RECORDS FOR THIS EXERCISE START
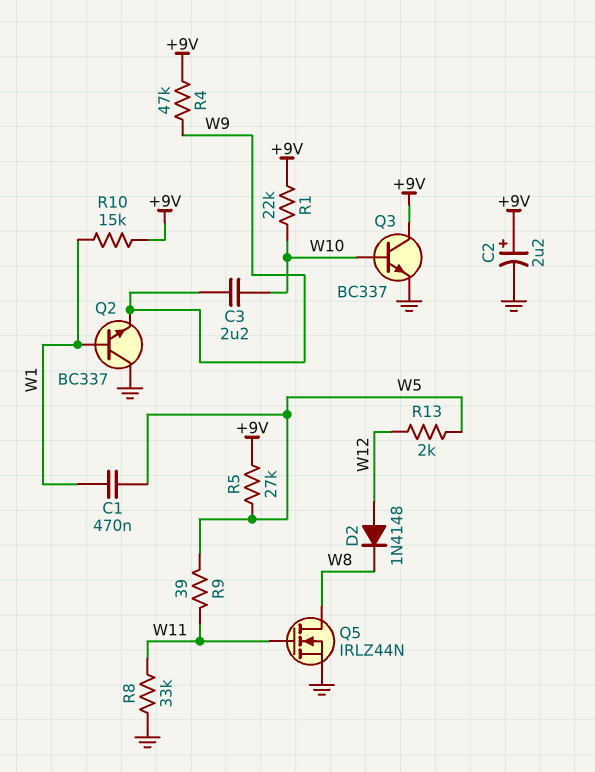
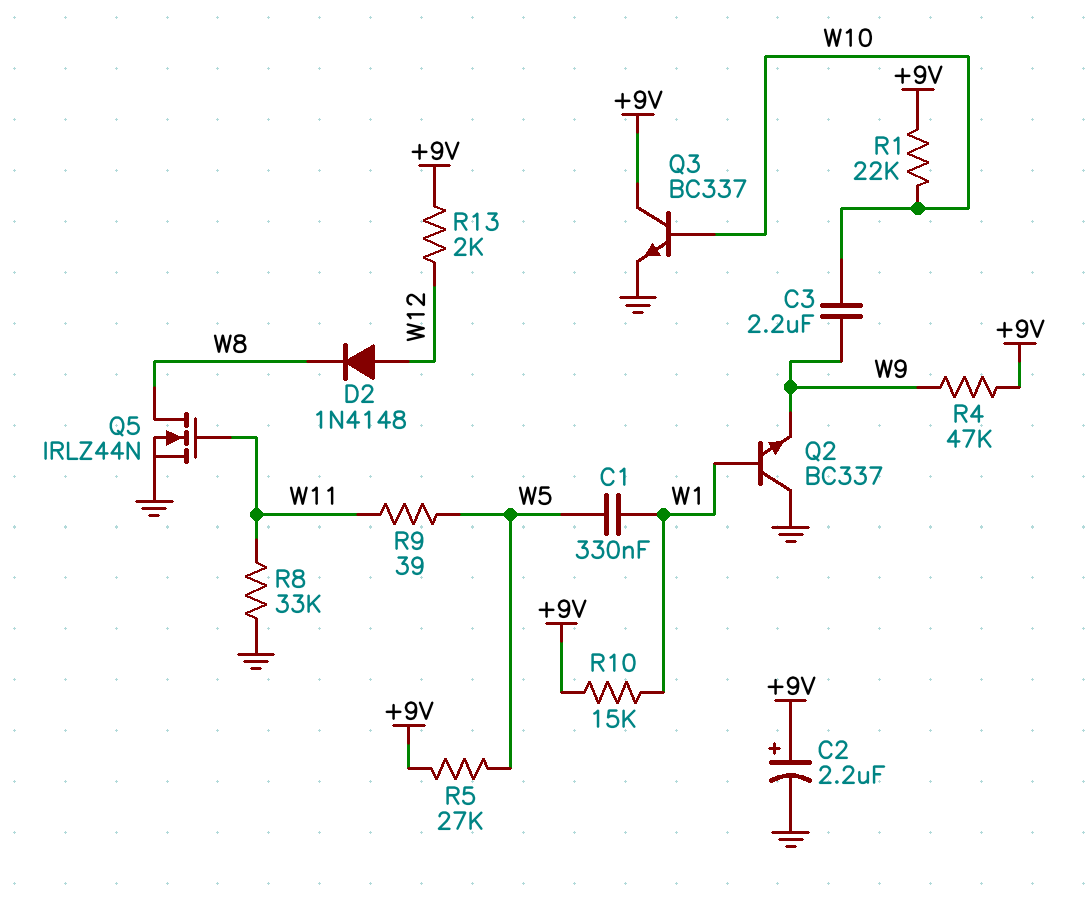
C1: 470nF (W1, W5) -> 330nF (W1, W5)
R13: 2k (W5, W12) -> 2k (+9V, W12)

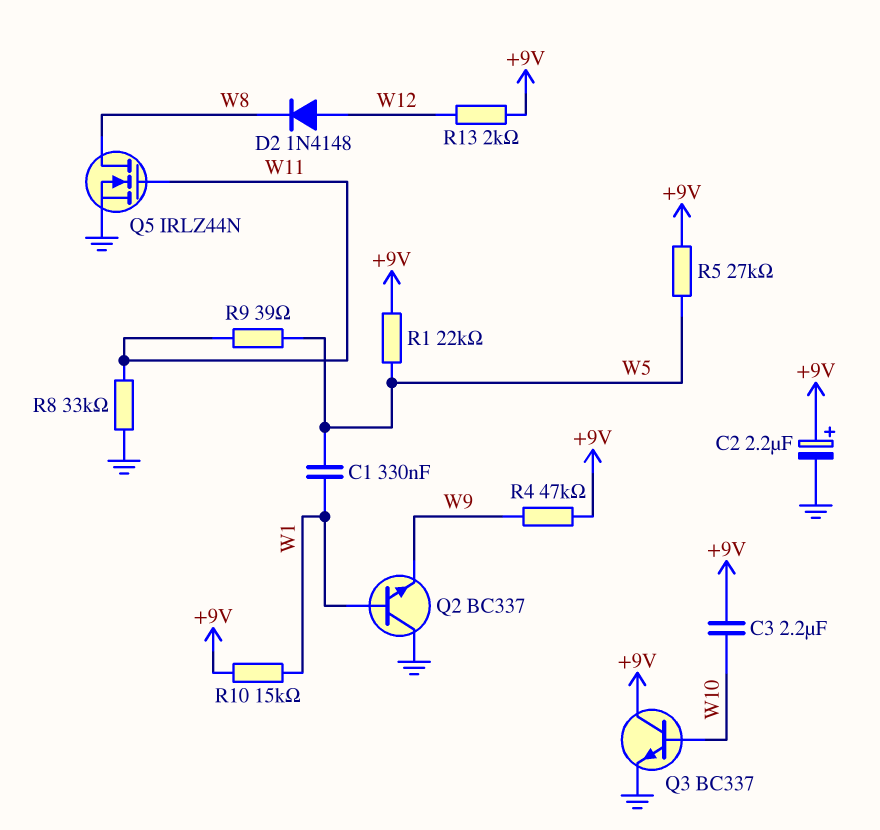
C3: 2.2uF (W9, W10) -> 2.2uF (+9V, W10)
R1: 22k (+9V, W10) -> 22k (+9V, W5)

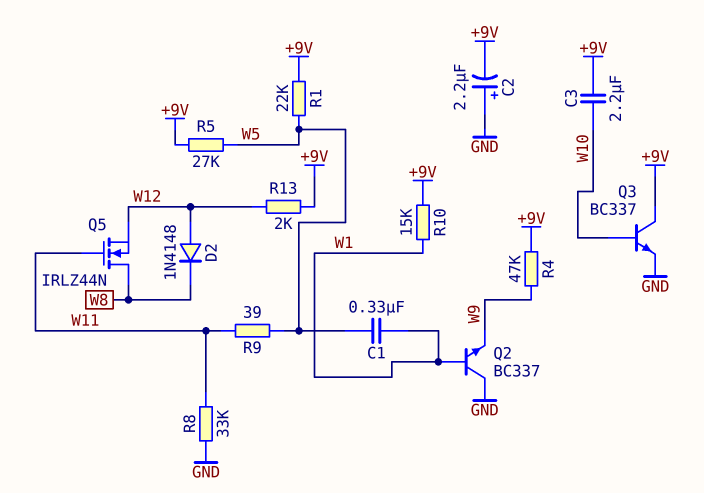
C2: 2.2uF (plus +9V, minus GND) -> 2.2uF (plus GND, minus +9V)
Q5: NMOS IRLZ44N (G W11, D W8, S GND) -> NMOS IRLZ44N (G W11, D W8, S W12)

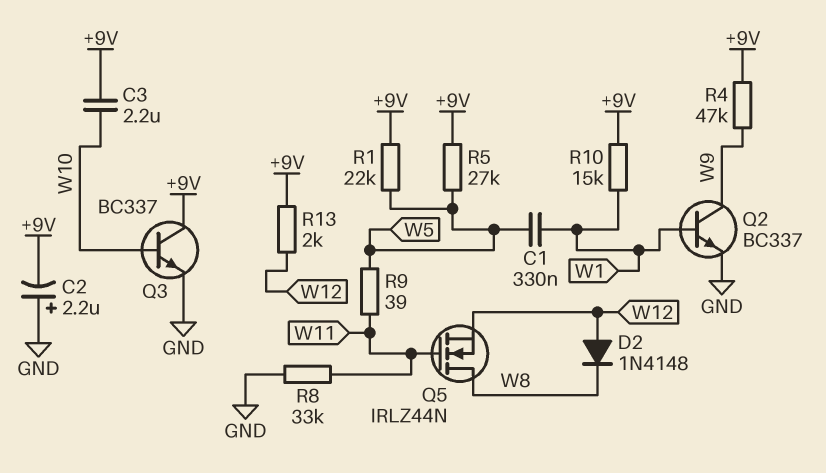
Q2: NPN BC337 (B W1, C GND, E W9) -> NPN BC337 (B W1, C W9, E GND)

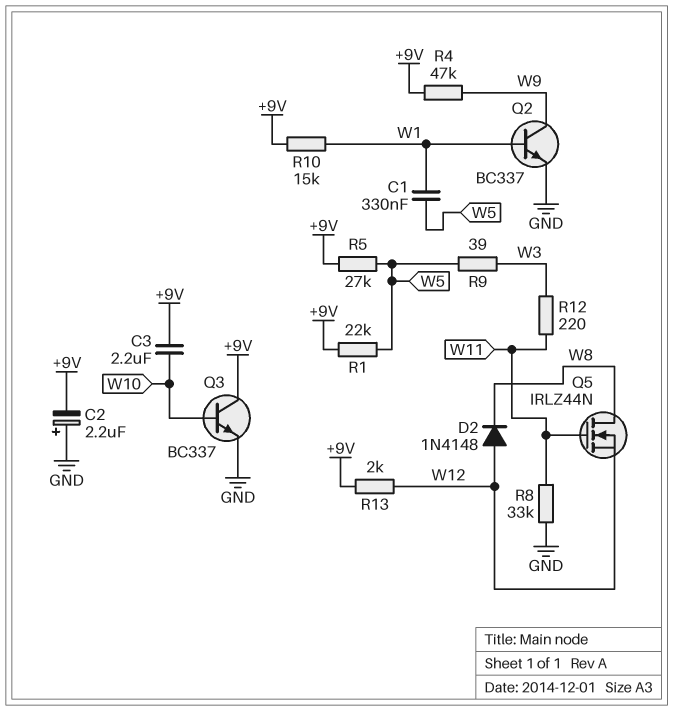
R9: 39 (W5, W11) -> 39 (W3, W5)
R12: none -> 220 (W3, W11)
RECORDS FOR THIS EXERCISE END
▶ [YOUR INSTRUCTIONS]: An exact copy of the lines from the one with "C3: 2.2uF (W9, W10) -> 2.2uF (+9V, W10)" through the last line of the records, inclusive, is required, with all pictures left out.

▶ [ANSWER SECTION]:
C3: 2.2uF (W9, W10) -> 2.2uF (+9V, W10)
R1: 22k (+9V, W10) -> 22k (+9V, W5)

C2: 2.2uF (plus +9V, minus GND) -> 2.2uF (plus GND, minus +9V)
Q5: NMOS IRLZ44N (G W11, D W8, S GND) -> NMOS IRLZ44N (G W11, D W8, S W12)

Q2: NPN BC337 (B W1, C GND, E W9) -> NPN BC337 (B W1, C W9, E GND)

R9: 39 (W5, W11) -> 39 (W3, W5)
R12: none -> 220 (W3, W11)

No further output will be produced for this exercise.